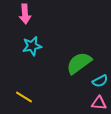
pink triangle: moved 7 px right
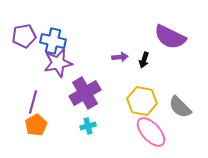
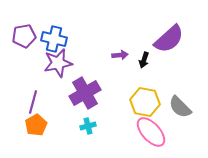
purple semicircle: moved 1 px left, 2 px down; rotated 68 degrees counterclockwise
blue cross: moved 1 px right, 2 px up
purple arrow: moved 2 px up
yellow hexagon: moved 3 px right, 1 px down
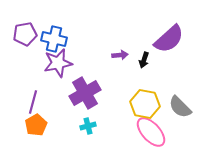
purple pentagon: moved 1 px right, 2 px up
yellow hexagon: moved 2 px down
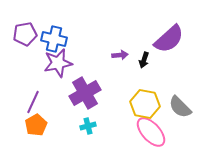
purple line: rotated 10 degrees clockwise
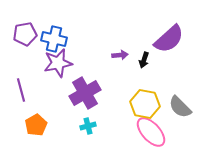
purple line: moved 12 px left, 12 px up; rotated 40 degrees counterclockwise
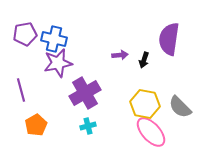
purple semicircle: rotated 140 degrees clockwise
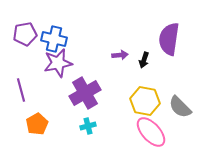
yellow hexagon: moved 3 px up
orange pentagon: moved 1 px right, 1 px up
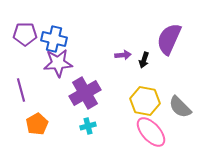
purple pentagon: rotated 10 degrees clockwise
purple semicircle: rotated 16 degrees clockwise
purple arrow: moved 3 px right
purple star: rotated 8 degrees clockwise
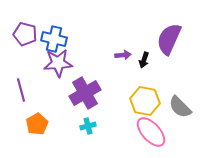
purple pentagon: rotated 15 degrees clockwise
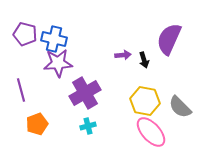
black arrow: rotated 35 degrees counterclockwise
orange pentagon: rotated 10 degrees clockwise
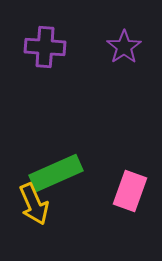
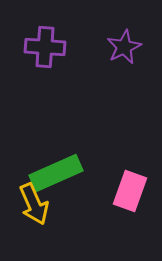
purple star: rotated 8 degrees clockwise
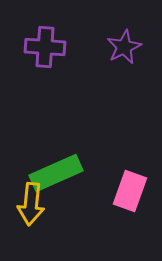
yellow arrow: moved 3 px left; rotated 30 degrees clockwise
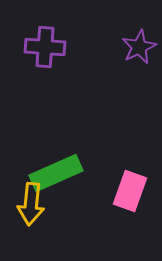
purple star: moved 15 px right
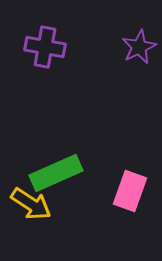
purple cross: rotated 6 degrees clockwise
yellow arrow: rotated 63 degrees counterclockwise
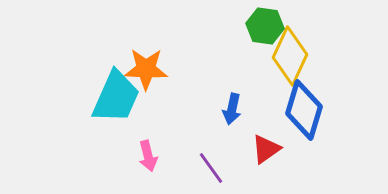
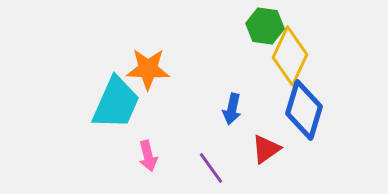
orange star: moved 2 px right
cyan trapezoid: moved 6 px down
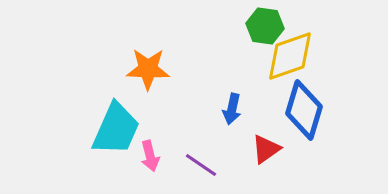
yellow diamond: rotated 46 degrees clockwise
cyan trapezoid: moved 26 px down
pink arrow: moved 2 px right
purple line: moved 10 px left, 3 px up; rotated 20 degrees counterclockwise
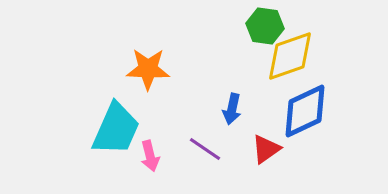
blue diamond: moved 1 px right, 1 px down; rotated 48 degrees clockwise
purple line: moved 4 px right, 16 px up
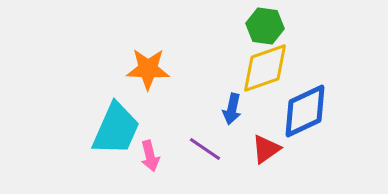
yellow diamond: moved 25 px left, 12 px down
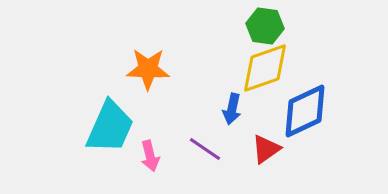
cyan trapezoid: moved 6 px left, 2 px up
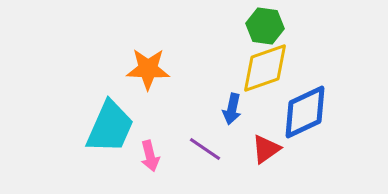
blue diamond: moved 1 px down
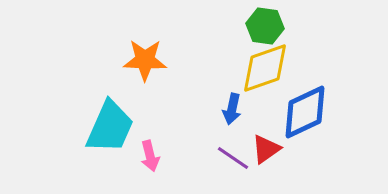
orange star: moved 3 px left, 9 px up
purple line: moved 28 px right, 9 px down
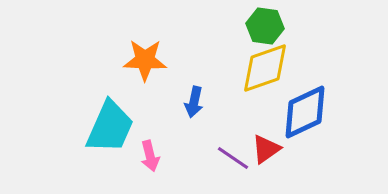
blue arrow: moved 38 px left, 7 px up
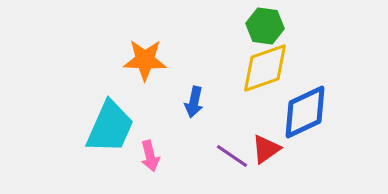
purple line: moved 1 px left, 2 px up
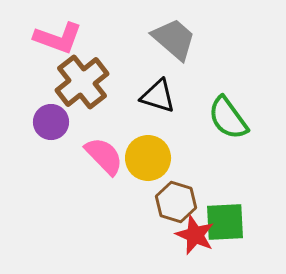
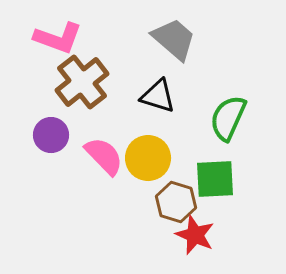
green semicircle: rotated 60 degrees clockwise
purple circle: moved 13 px down
green square: moved 10 px left, 43 px up
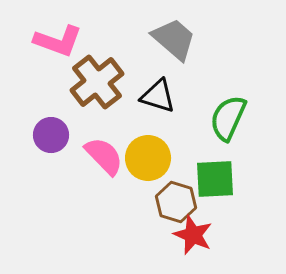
pink L-shape: moved 3 px down
brown cross: moved 15 px right
red star: moved 2 px left
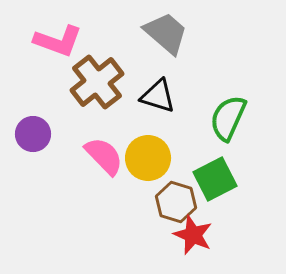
gray trapezoid: moved 8 px left, 6 px up
purple circle: moved 18 px left, 1 px up
green square: rotated 24 degrees counterclockwise
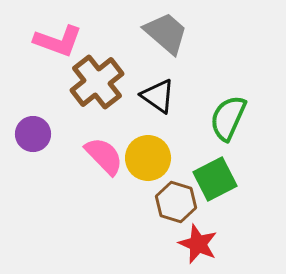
black triangle: rotated 18 degrees clockwise
red star: moved 5 px right, 9 px down
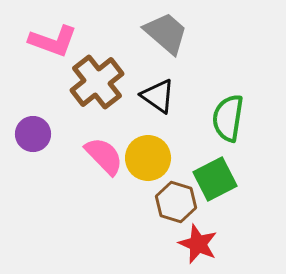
pink L-shape: moved 5 px left
green semicircle: rotated 15 degrees counterclockwise
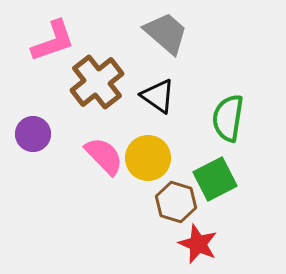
pink L-shape: rotated 39 degrees counterclockwise
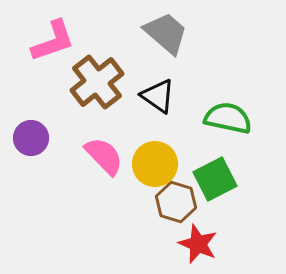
green semicircle: rotated 93 degrees clockwise
purple circle: moved 2 px left, 4 px down
yellow circle: moved 7 px right, 6 px down
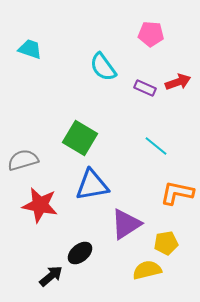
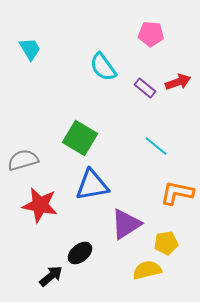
cyan trapezoid: rotated 40 degrees clockwise
purple rectangle: rotated 15 degrees clockwise
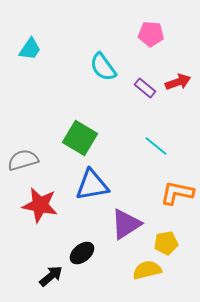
cyan trapezoid: rotated 65 degrees clockwise
black ellipse: moved 2 px right
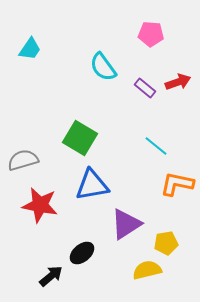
orange L-shape: moved 9 px up
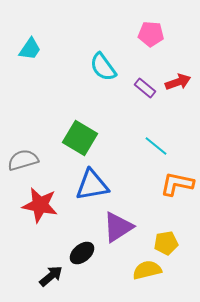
purple triangle: moved 8 px left, 3 px down
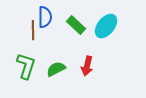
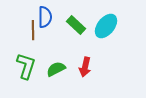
red arrow: moved 2 px left, 1 px down
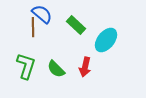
blue semicircle: moved 3 px left, 3 px up; rotated 50 degrees counterclockwise
cyan ellipse: moved 14 px down
brown line: moved 3 px up
green semicircle: rotated 108 degrees counterclockwise
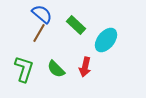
brown line: moved 6 px right, 6 px down; rotated 30 degrees clockwise
green L-shape: moved 2 px left, 3 px down
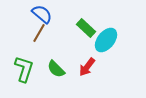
green rectangle: moved 10 px right, 3 px down
red arrow: moved 2 px right; rotated 24 degrees clockwise
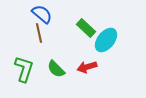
brown line: rotated 42 degrees counterclockwise
red arrow: rotated 36 degrees clockwise
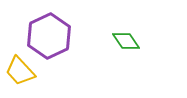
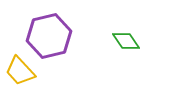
purple hexagon: rotated 12 degrees clockwise
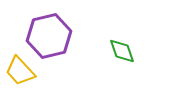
green diamond: moved 4 px left, 10 px down; rotated 16 degrees clockwise
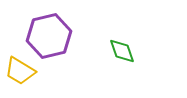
yellow trapezoid: rotated 16 degrees counterclockwise
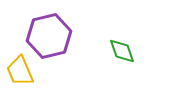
yellow trapezoid: rotated 36 degrees clockwise
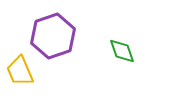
purple hexagon: moved 4 px right; rotated 6 degrees counterclockwise
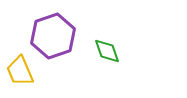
green diamond: moved 15 px left
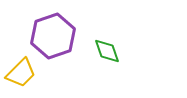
yellow trapezoid: moved 1 px right, 2 px down; rotated 112 degrees counterclockwise
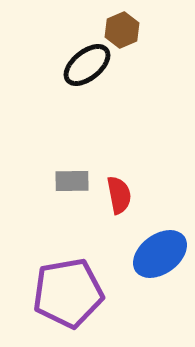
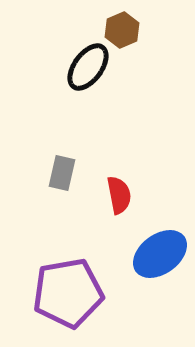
black ellipse: moved 1 px right, 2 px down; rotated 15 degrees counterclockwise
gray rectangle: moved 10 px left, 8 px up; rotated 76 degrees counterclockwise
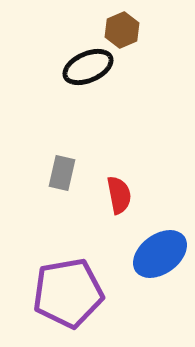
black ellipse: rotated 30 degrees clockwise
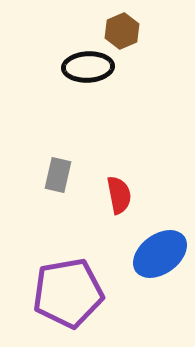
brown hexagon: moved 1 px down
black ellipse: rotated 21 degrees clockwise
gray rectangle: moved 4 px left, 2 px down
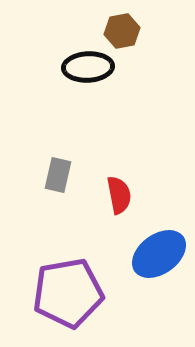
brown hexagon: rotated 12 degrees clockwise
blue ellipse: moved 1 px left
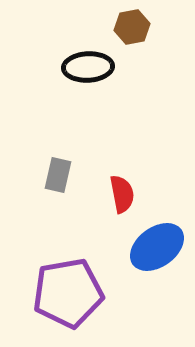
brown hexagon: moved 10 px right, 4 px up
red semicircle: moved 3 px right, 1 px up
blue ellipse: moved 2 px left, 7 px up
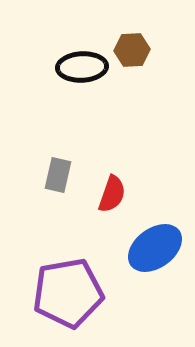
brown hexagon: moved 23 px down; rotated 8 degrees clockwise
black ellipse: moved 6 px left
red semicircle: moved 10 px left; rotated 30 degrees clockwise
blue ellipse: moved 2 px left, 1 px down
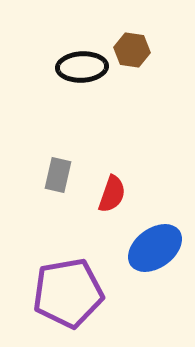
brown hexagon: rotated 12 degrees clockwise
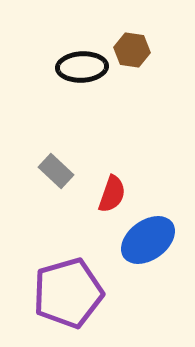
gray rectangle: moved 2 px left, 4 px up; rotated 60 degrees counterclockwise
blue ellipse: moved 7 px left, 8 px up
purple pentagon: rotated 6 degrees counterclockwise
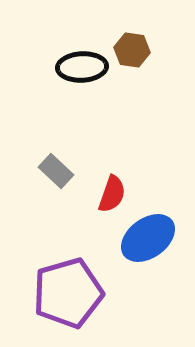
blue ellipse: moved 2 px up
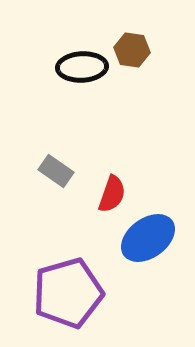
gray rectangle: rotated 8 degrees counterclockwise
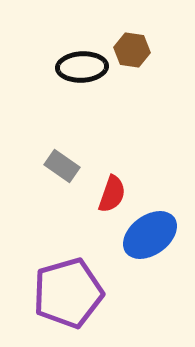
gray rectangle: moved 6 px right, 5 px up
blue ellipse: moved 2 px right, 3 px up
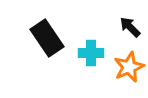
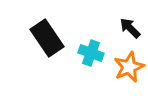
black arrow: moved 1 px down
cyan cross: rotated 20 degrees clockwise
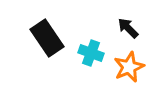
black arrow: moved 2 px left
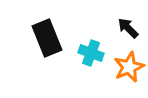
black rectangle: rotated 12 degrees clockwise
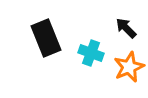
black arrow: moved 2 px left
black rectangle: moved 1 px left
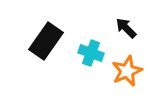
black rectangle: moved 3 px down; rotated 57 degrees clockwise
orange star: moved 2 px left, 4 px down
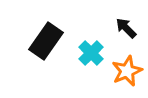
cyan cross: rotated 25 degrees clockwise
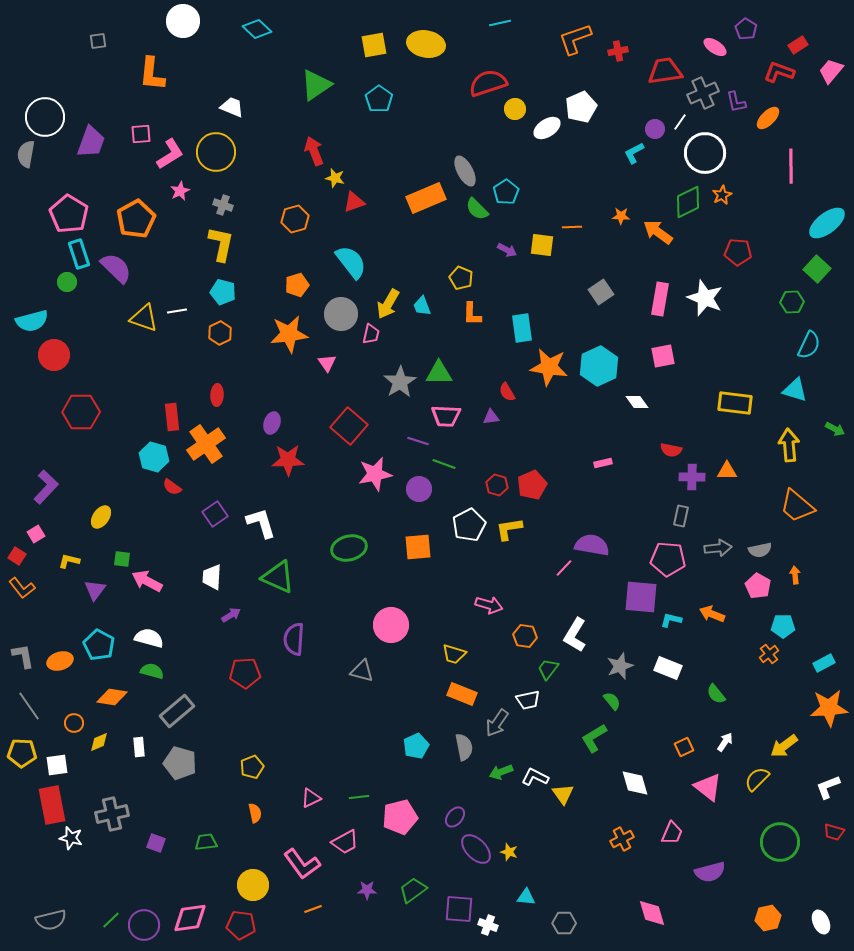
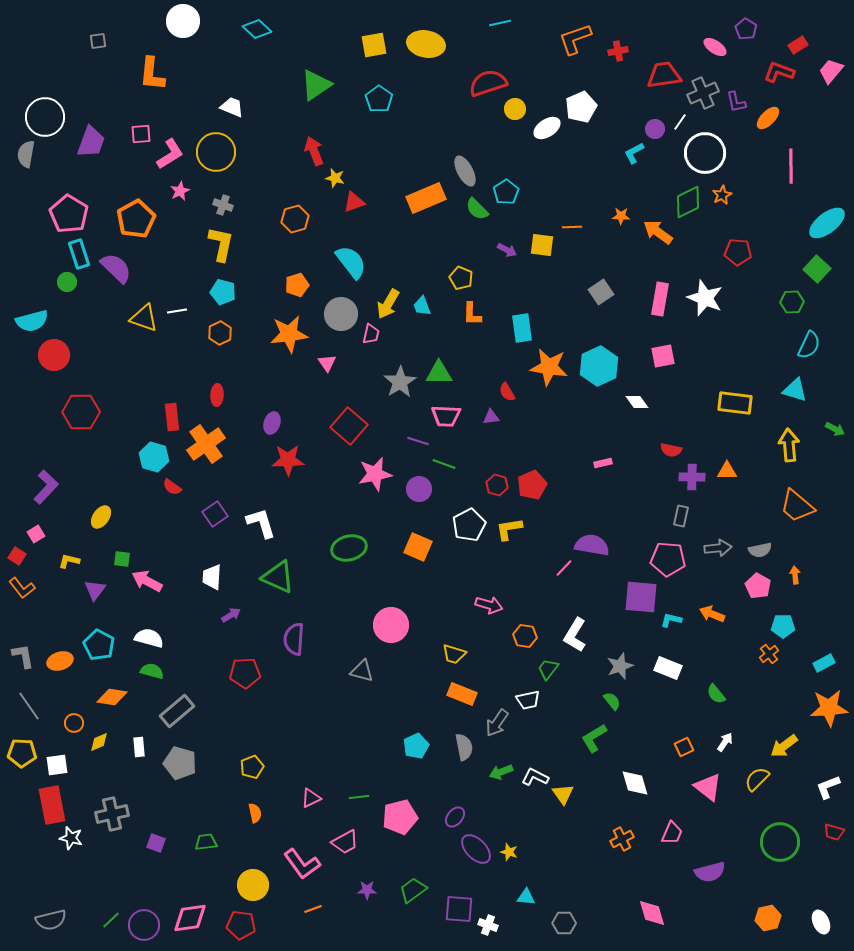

━━━━━━━━━━━━━━━━━━━━

Edit the items from the line with "black arrow: rotated" up to and including the line with "purple line: moved 1 px left, 2 px up": replace "cyan trapezoid" with "green trapezoid" and keep everything else the same. Leave the pictures out of your answer.

black arrow: rotated 35 degrees counterclockwise
orange pentagon: rotated 10 degrees clockwise
purple star: rotated 8 degrees clockwise
yellow arrow: moved 3 px left; rotated 30 degrees clockwise
purple star: moved 15 px right
purple cross: rotated 6 degrees clockwise
yellow arrow: rotated 63 degrees counterclockwise
orange star: moved 2 px right
green trapezoid: moved 6 px down
yellow diamond: rotated 46 degrees clockwise
green trapezoid: moved 26 px down
pink arrow: moved 2 px right
purple line: moved 10 px left, 3 px up; rotated 20 degrees counterclockwise
blue diamond: moved 1 px right, 1 px down; rotated 48 degrees clockwise
purple line: moved 4 px right, 16 px up
yellow diamond: moved 25 px left, 12 px down
green trapezoid: moved 6 px left, 2 px up
blue diamond: moved 1 px down
orange star: moved 3 px left, 9 px up
purple line: moved 28 px right, 9 px down
blue arrow: moved 38 px left, 7 px up
purple line: moved 1 px left, 2 px up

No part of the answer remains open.